# RECORDS PROVIDED
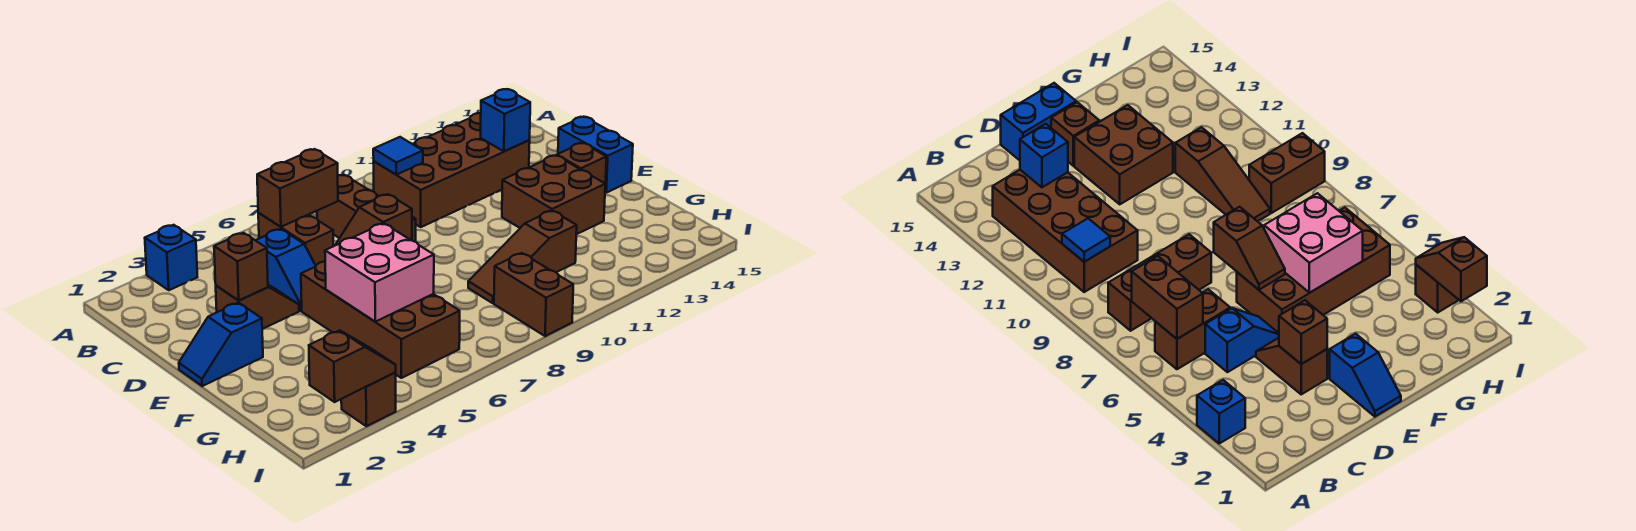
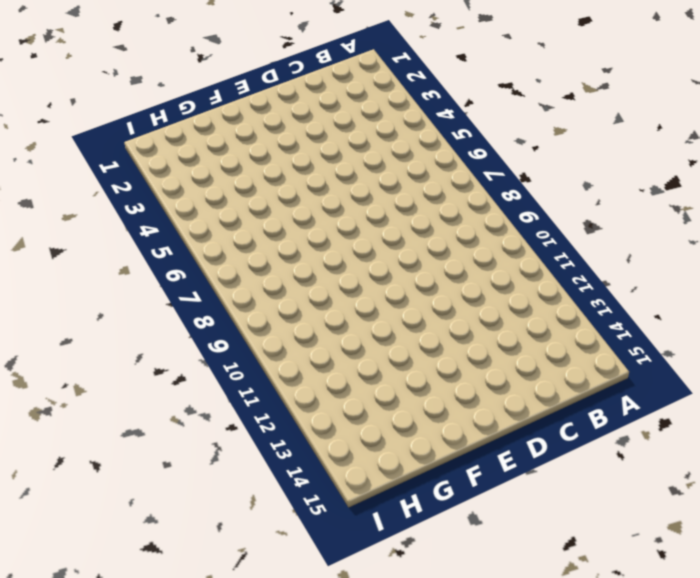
none -> blue 1x1 brick [145,225,197,290]
none -> brown 1x2 brick [258,213,333,265]
none -> brown 1x3 brick [317,175,416,242]

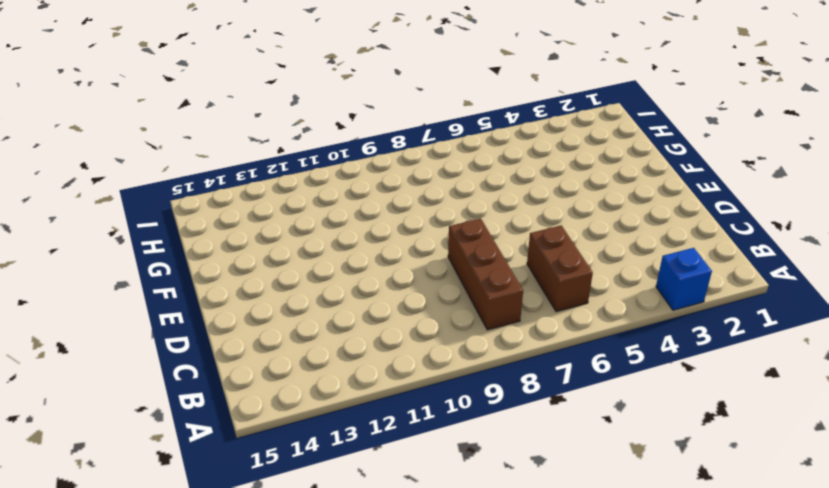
none -> brown 2x4 brick [374,113,530,227]
none -> blue 1x2 slope [256,229,316,311]
none -> brown 1x2 slope [216,285,299,329]

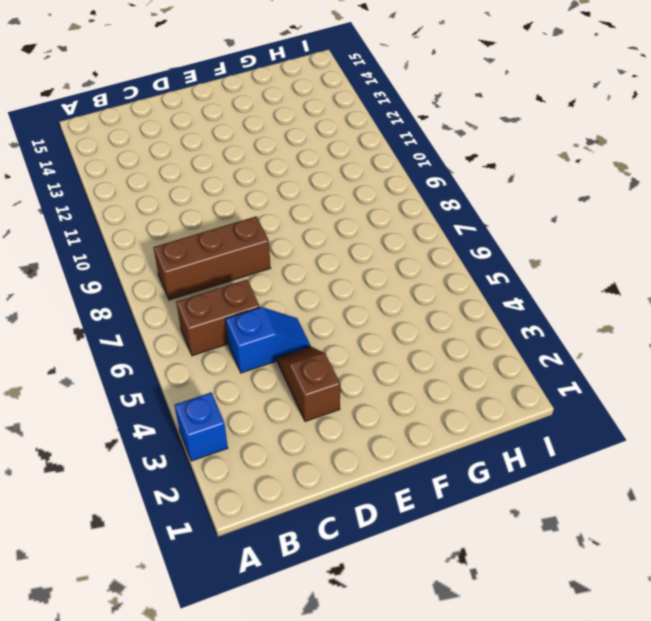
none -> brown 2x4 brick [374,113,530,227]
none -> blue 1x2 brick [558,117,633,193]
none -> blue 1x2 slope [179,303,263,386]

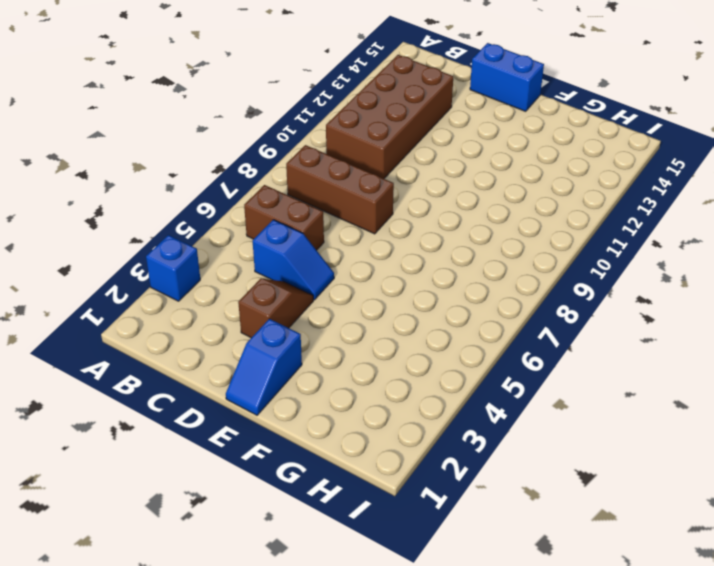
none -> brown 2x4 brick [301,261,460,378]
none -> brown 2x2 brick [502,155,605,234]
none -> brown 1x1 brick [557,143,606,183]

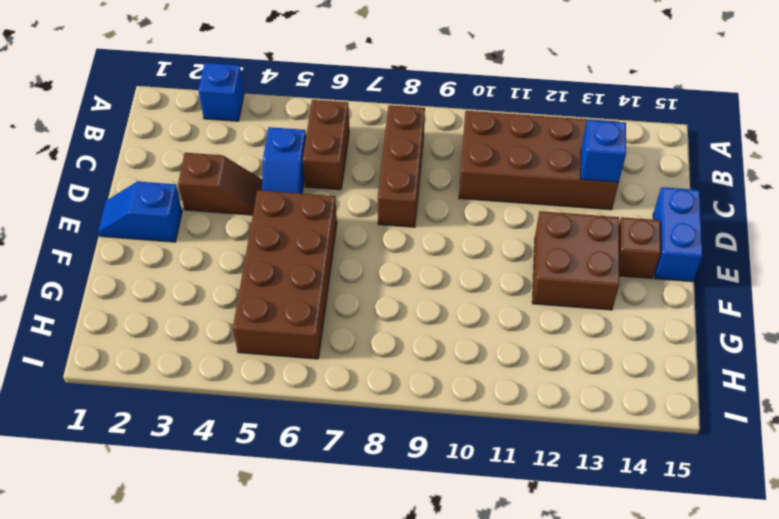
none -> brown 1x3 slope [468,211,577,303]
none -> brown 1x2 brick [494,253,573,336]
none -> brown 1x1 brick [341,373,396,426]

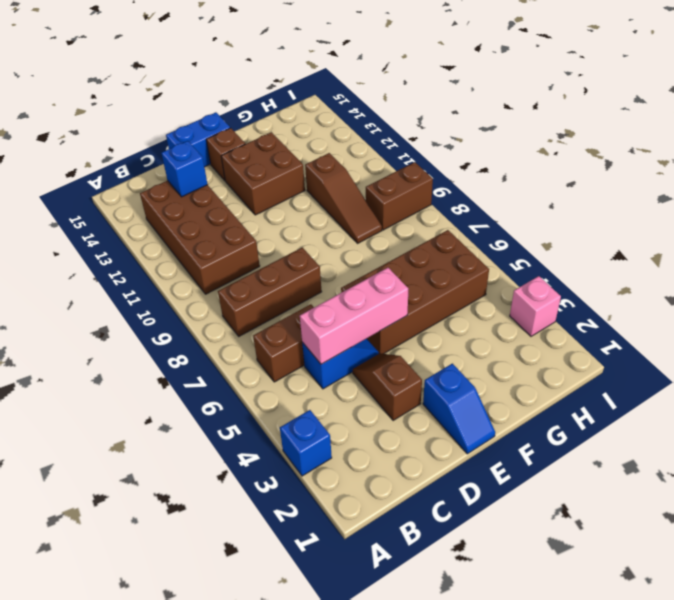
pink 1x3 brick [300,268,408,364] -> none
pink 1x1 brick [510,276,561,336] -> brown 1x1 brick [341,373,396,426]
none -> brown 1x2 brick [257,149,338,227]
none -> blue 1x1 tile [373,137,423,175]
none -> brown 1x1 brick [214,233,268,300]

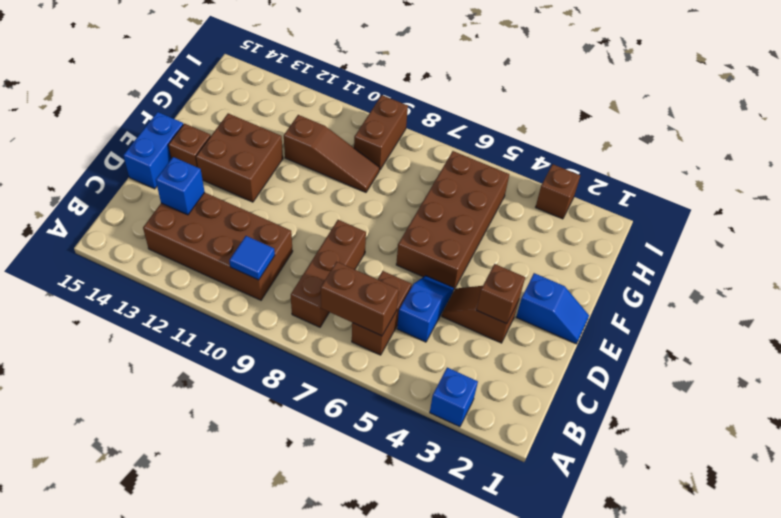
none -> brown 1x2 slope [336,194,412,245]
none -> pink 2x2 brick [325,223,434,322]
none -> brown 1x2 slope [309,330,396,402]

# TASK INSTRUCTIONS
Above are the records. Copy exactly, and only, the lines from the line containing "none -> blue 1x1 tile [373,137,423,175]" through the last one, omitting any pictures.

# OUTPUT OF THE EXERCISE
none -> blue 1x1 tile [373,137,423,175]
none -> brown 1x1 brick [214,233,268,300]

none -> brown 1x2 slope [336,194,412,245]
none -> pink 2x2 brick [325,223,434,322]
none -> brown 1x2 slope [309,330,396,402]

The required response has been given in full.